__INFORMATION PROVIDED__:
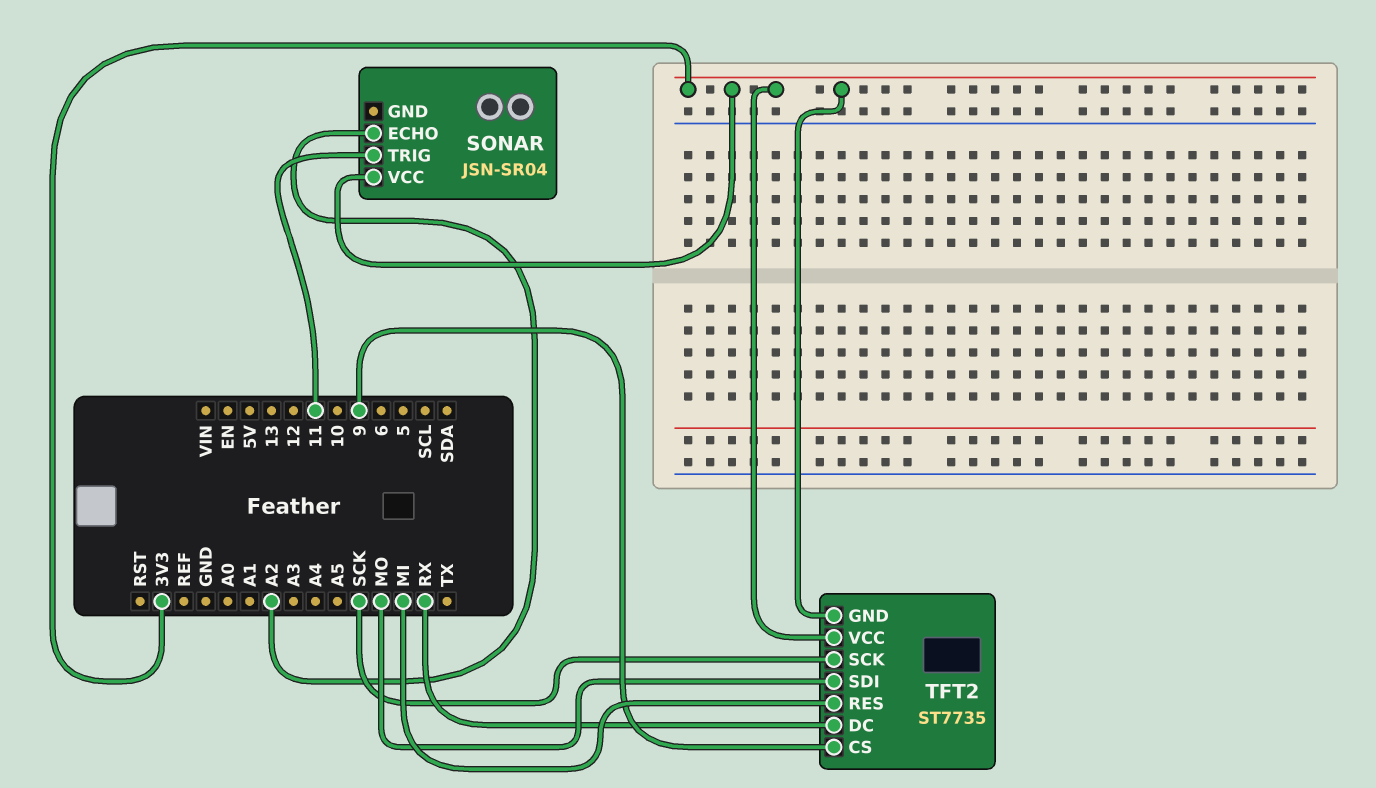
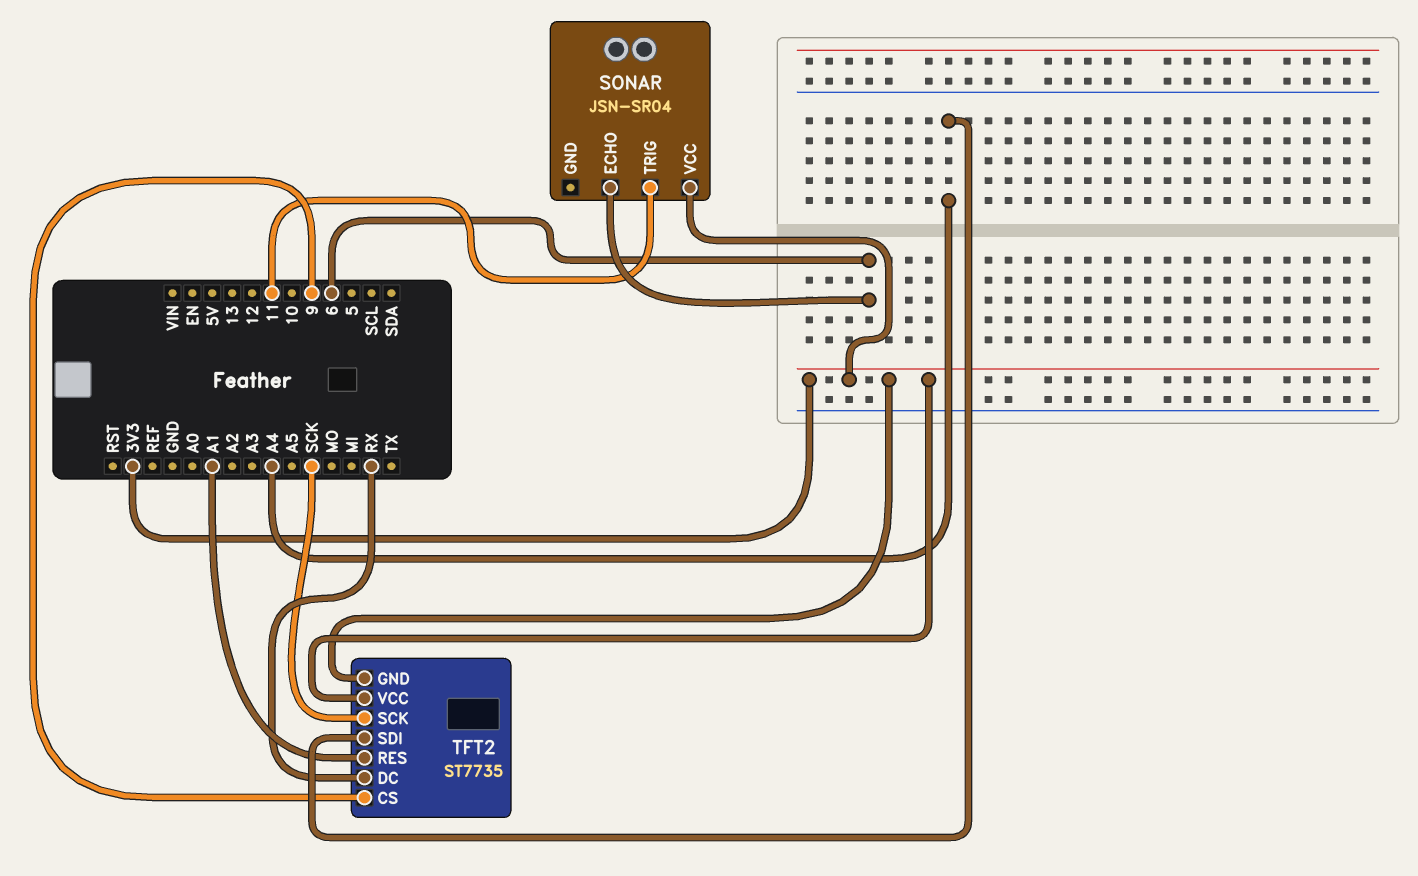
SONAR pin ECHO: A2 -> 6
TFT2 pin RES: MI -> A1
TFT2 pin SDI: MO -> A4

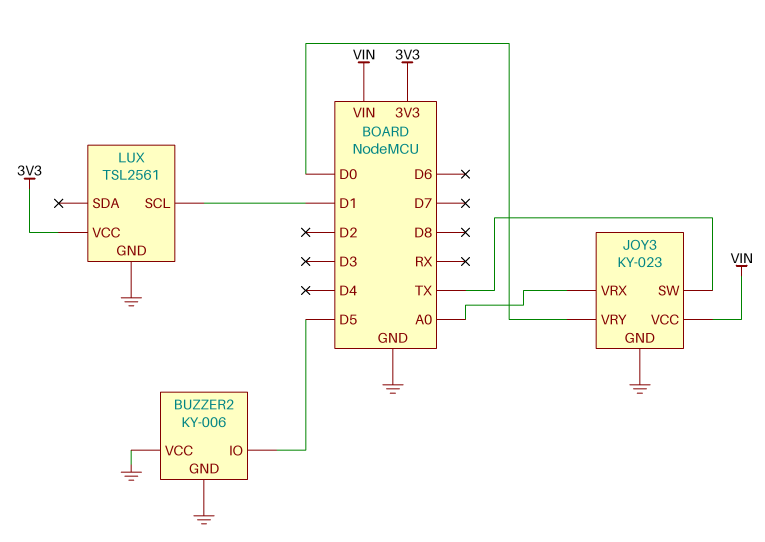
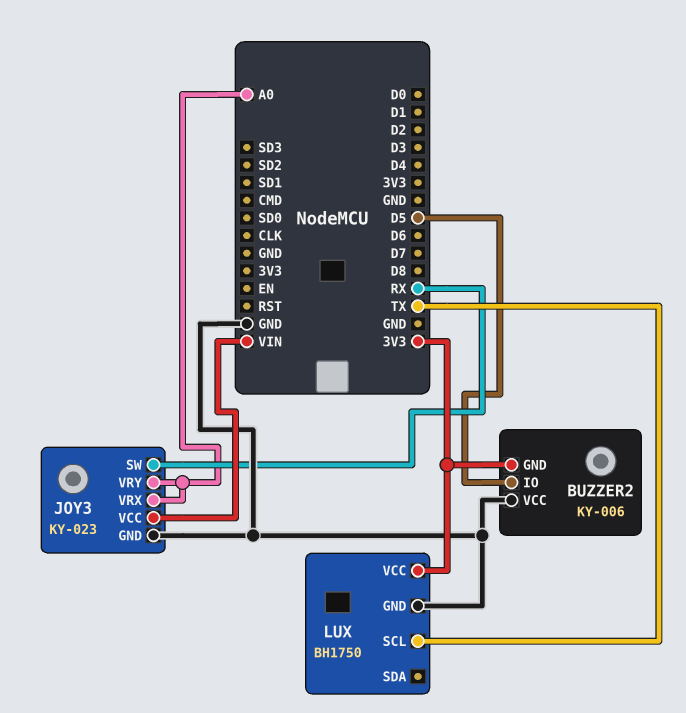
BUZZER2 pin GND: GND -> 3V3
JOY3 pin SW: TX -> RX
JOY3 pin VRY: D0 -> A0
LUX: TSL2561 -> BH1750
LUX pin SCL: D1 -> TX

__WHAT TO PRODUCE__: Could you reproduce the data above exactly, without its pictures?

__EXERCISE RESULT__:
SONAR pin ECHO: A2 -> 6
TFT2 pin RES: MI -> A1
TFT2 pin SDI: MO -> A4

BUZZER2 pin GND: GND -> 3V3
JOY3 pin SW: TX -> RX
JOY3 pin VRY: D0 -> A0
LUX: TSL2561 -> BH1750
LUX pin SCL: D1 -> TX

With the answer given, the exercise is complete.